-- To do --
Show each line of the records below that contains the string "numericTimeSignature". Case counts.

-- Provided records --
☆ ☆ ☆ ☆ ☆
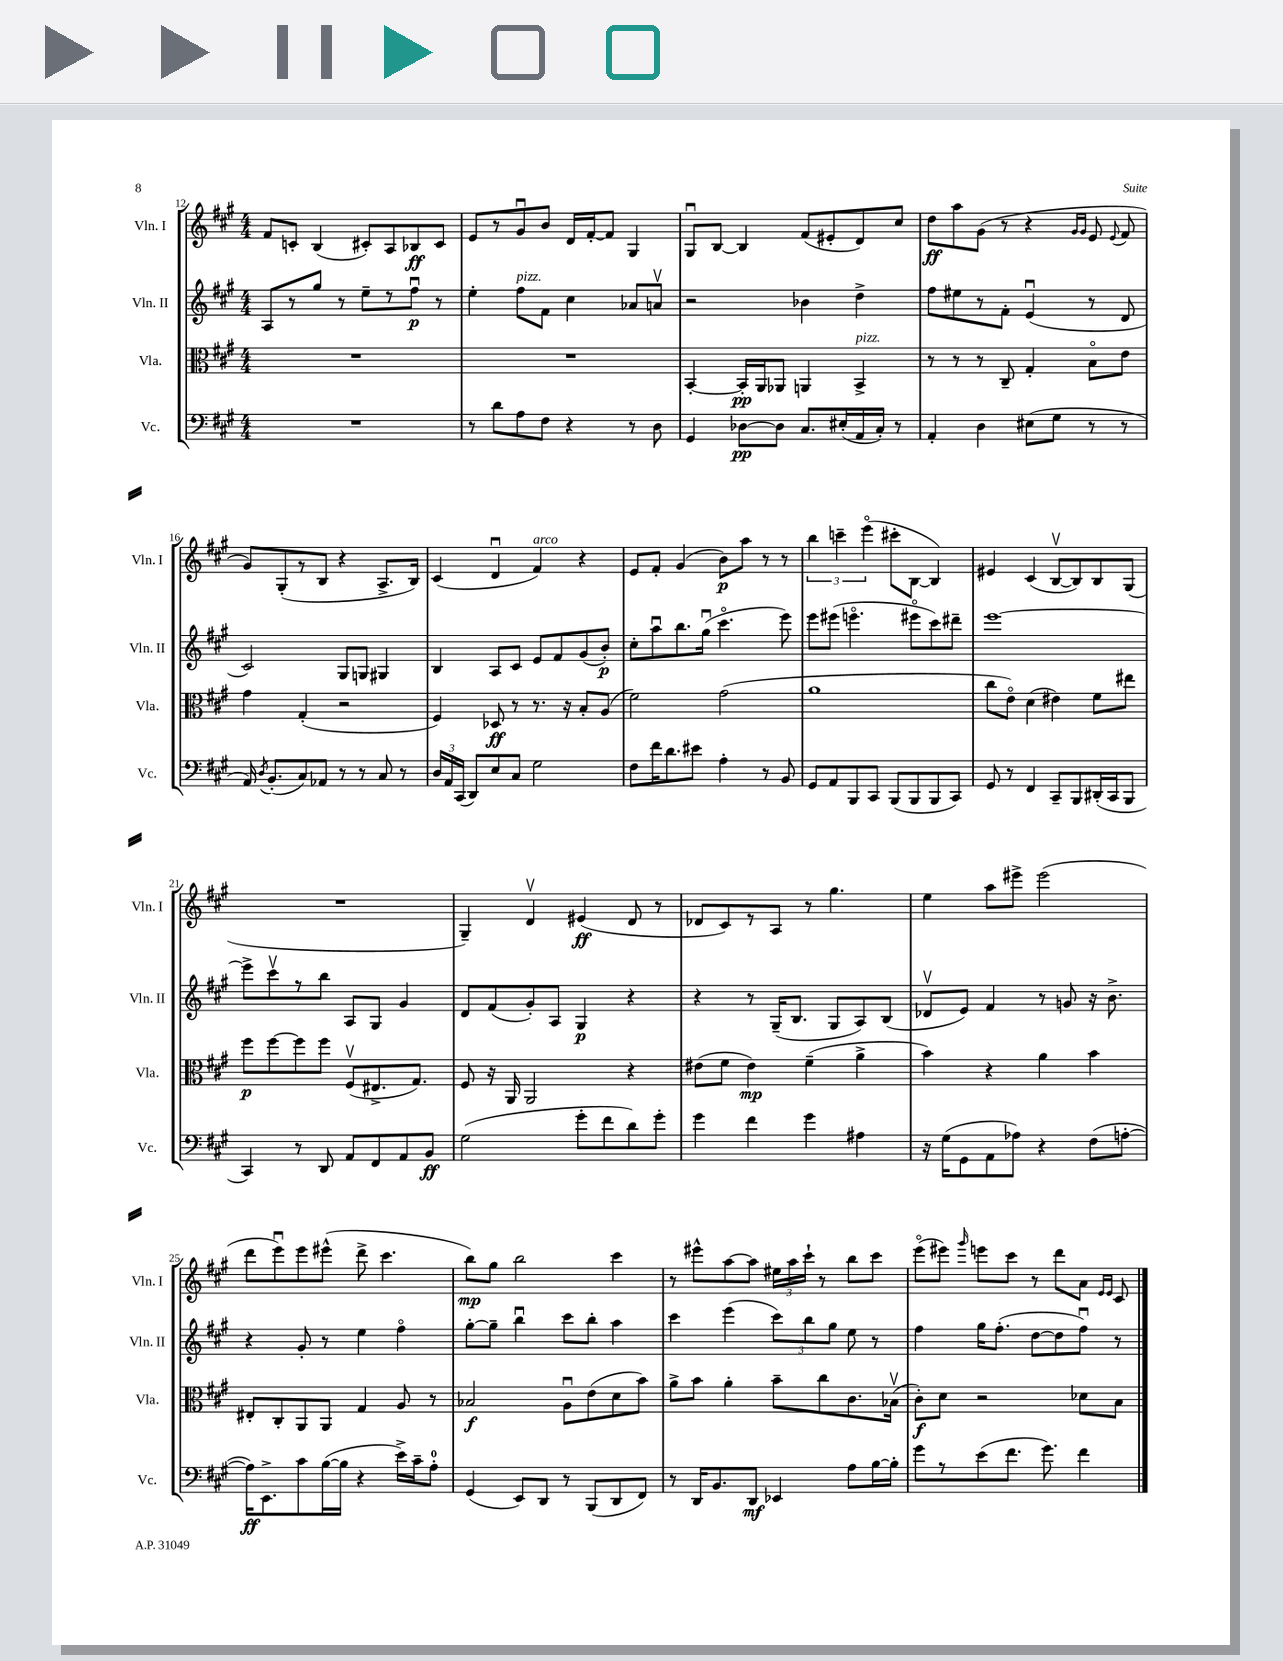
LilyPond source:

<<
\new StaffGroup <<
\new Staff = "s0" \with { instrumentName = "Vln. I" shortInstrumentName = "Vln. I" } {
    \clef treble \key a \major \numericTimeSignature \time 4/4
    \autoBeamOff fis'8[ c'8]-. b4( cis'8[-.) a8 bes8\ff cis'8] |
    e'8[ r8 gis'8\downbow b'8] d'16[ fis'16~-. fis'8] gis4 |
    gis8[\downbow b8]~ b4 fis'8[( eis'8-. d'8) cis''8] |
    d''8[\ff a''8 gis'8]( r8 r4 \grace { gis'16[ gis'16] } e'8 \appoggiatura { e'8 } fis'8 |
    gis'8[) gis8-.( r8 b8] r4 a8.[-> b16]) |
    cis'4( d'4\downbow fis'4^\markup { \italic "arco" }) r4 |
    e'8[ fis'8]-. gis'4( b'8[\p) a''8] r8 r8 |
    \tuplet 3/2 { b''4 c'''4-- e'''4\flageolet( } cis'''8[-. b8]~ b4) |
    eis'4 cis'4( b8[~\upbow b8) b8 gis8]( |
    R1 |
    gis4--) d'4\upbow eis'4\ff( d'8 r8 |
    des'8[ cis'8) r8 a8] r8 gis''4. |
    e''4 a''8[ eis'''8]-> eis'''2( |
    d'''8[ e'''8\downbow) e'''8 eis'''8]-^( d'''8-> cis'''4. |
    b''8[\mp) gis''8] b''2 cis'''4 |
    r8 eis'''8[-^ a''8~ a''8] \tuplet 3/2 { eis''16[ a''16 cis'''16]-! } r8 b''8[ cis'''8] |
    e'''8[\flageolet( eis'''8]) \grace { gis'''16 } e'''8[ cis'''8] r8 d'''8[ a'8] \grace { e'16[ e'16] } cis'8 \bar "|." |
}
\new Staff = "s1" \with { instrumentName = "Vln. II" shortInstrumentName = "Vln. II" } {
    \clef treble \key a \major \numericTimeSignature \time 4/4
    \autoBeamOff a8[ r8 gis''8] r8 e''8[-- r8 fis''8]\downbow\p r8 |
    e''4-. fis''8[^\markup { \italic "pizz." } fis'8] cis''4 aes'8[ a'8]\upbow |
    r2 bes'4 d''4-> |
    fis''8[ eis''8 r8 fis'8]-. e'4\downbow( r8 d'8 |
    cis'2) gis8[ g8] gis4 |
    b4 a8[ cis'8] e'8[ fis'8 gis'8( b'8]-.\p) |
    cis''8[-. a''8\downbow b''8. gis''16]\downbow( cis'''4.\flageolet e'''8) |
    e'''8[ eis'''8]( e'''4.\flageolet eis'''8[\flageolet cis'''8) dis'''8]-- |
    e'''1~ |
    e'''8[-> cis'''8\upbow r8 b''8] a8[ gis8] gis'4 |
    d'8[ fis'8( gis'8-.) a8] gis4\p r4 |
    r4 r8 gis16[--( b8.] gis8[ a8) b8]( |
    des'8[\upbow e'8]) fis'4 r8 g'8 r16 b'8.-> |
    r4 gis'8-. r8 e''4 fis''4\flageolet |
    gis''8[~-. gis''8]-- b''4\downbow cis'''8[ b''8]-. a''4 |
    cis'''4 e'''4( \tuplet 3/2 { cis'''8[) b''8 gis''8] } e''8 r8 |
    fis''4 gis''16[ fis''8.]-.( d''8[~ d''8 fis''8]\downbow) r8 \bar "|." |
}
\new Staff = "s2" \with { instrumentName = "Vla." shortInstrumentName = "Vla." } {
    \clef alto \key a \major \numericTimeSignature \time 4/4
    \autoBeamOff R1 |
    R1 |
    b,4~-. b,16[-.\pp a,16 aes,8] a,4 b,4->^\markup { \italic "pizz." } |
    r8 r8 r8 cis8-- gis4-. b8[\flageolet e'8] |
    gis'4 gis4-.( r2 |
    fis4) des8\ff r8 r8. r16 b8[-. a8]( |
    fis'2) gis'2( |
    a'1 |
    cis''8[ e'8]\flageolet) d'4( eis'4) fis'8[ eis''8] |
    fis''8[\p fis''8~ fis''8 fis''8] fis8[\upbow( eis8.-> gis8.]) |
    fis8 r16 a,16 a,2 r4 |
    eis'8[( fis'8] eis'4\mp) fis'4--( a'4-> |
    b'4) r4 a'4 b'4 |
    eis8[-. cis8-. a,8 a,8] gis4 a8 r8 |
    bes2\f a8[\downbow e'8( d'8 b'8]) |
    a'8[-> b'8] a'4-. b'8[-- cis''8 cis'8. bes16]\upbow( |
    cis'8[-.\f) d'8] r2 des'8[ b8] \bar "|." |
}
\new Staff = "s3" \with { instrumentName = "Vc." shortInstrumentName = "Vc." } {
    \clef bass \key a \major \numericTimeSignature \time 4/4
    \autoBeamOff R1 |
    r8 d'8[ a8 fis8] r4 r8 d8 |
    gis,4 des8[~\pp des8] cis8.[ eis16-.( a,16 cis16]-.) r8 |
    a,4-. d4 eis8[( gis8] r8 r8 |
    a,16) \acciaccatura { d8 } b,8.[-.( cis8) aes,8] r8 r8 cis8 r8 |
    \tuplet 3/2 { d16[ a,16 cis,16]( } d,8[) e8 cis8] gis2 |
    fis8[ fis'16 d'8. eis'8] a4-. r8 b,8 |
    gis,8[ a,8 b,,8 cis,8] b,,8[( b,,8 b,,8 cis,8]) |
    gis,8 r8 fis,4 cis,8[-- b,,8 dis,16-.( cis,16 b,,8] |
    cis,4) r8 d,8 a,8[ fis,8 a,8 b,8]\ff |
    gis2( gis'8[-. fis'8 d'8) gis'8]-. |
    gis'4 fis'4 gis'4 ais4 |
    r16 gis16[( gis,8 a,8 aes8]) r4 fis8[( a8]~-. |
    a16[\ff) e,8.-> cis'8 b16~( b16] r4 e'16[->) cis'16-- a8]-0-. |
    gis,4( e,8[) d,8] r8 b,,8[( d,8 fis,8]) |
    r8 d,16[ b,8. d,8]\mf ees,4 a8[ b16~ b16]-. |
    gis'8[ r8 e'8( fis'8.] gis'8.) fis'4 \bar "|." |
}
>>
>>
\layout { \context { \Score currentBarNumber = #12 } }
☆ ☆ ☆ ☆ ☆
-- Response to this task --
    \clef treble \key a \major \numericTimeSignature \time 4/4
    \clef treble \key a \major \numericTimeSignature \time 4/4
    \clef alto \key a \major \numericTimeSignature \time 4/4
    \clef bass \key a \major \numericTimeSignature \time 4/4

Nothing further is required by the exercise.